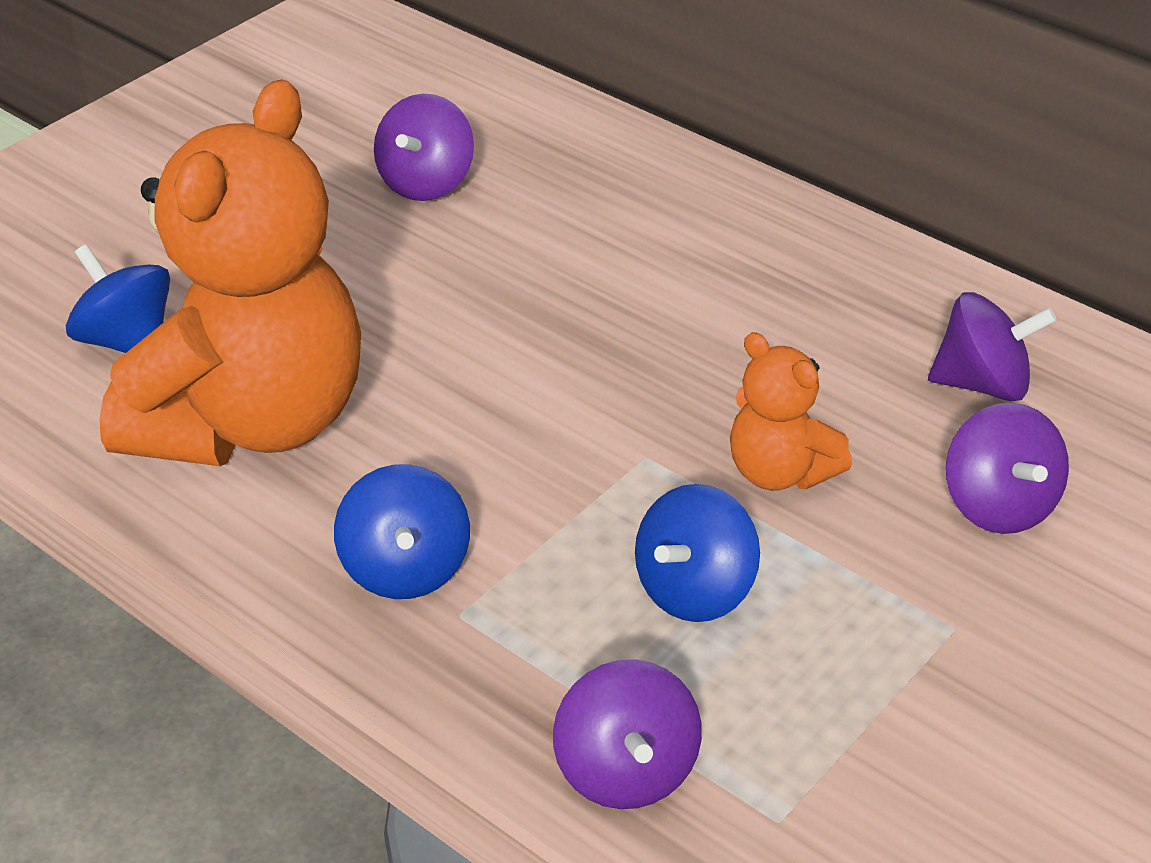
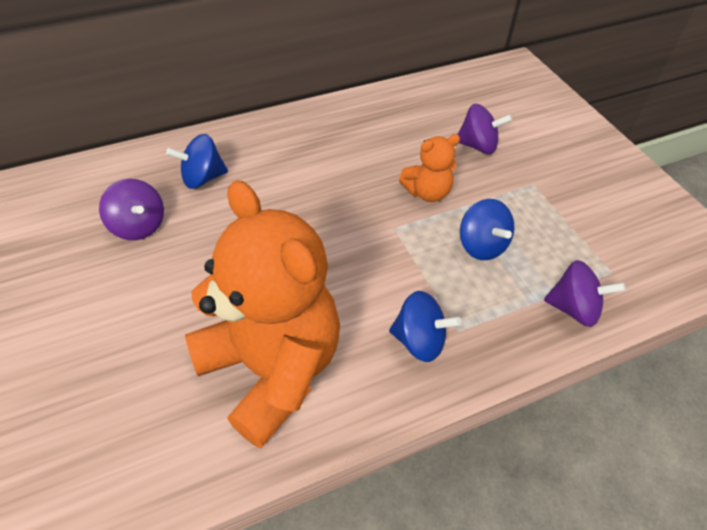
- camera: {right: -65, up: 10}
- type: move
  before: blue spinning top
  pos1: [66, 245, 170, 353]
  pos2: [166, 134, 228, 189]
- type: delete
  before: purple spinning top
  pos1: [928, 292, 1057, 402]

※

■ The task ■
The answer must be every line of the records that holds the string "spinning".

■ Answer to the problem ■
  before: blue spinning top
  before: purple spinning top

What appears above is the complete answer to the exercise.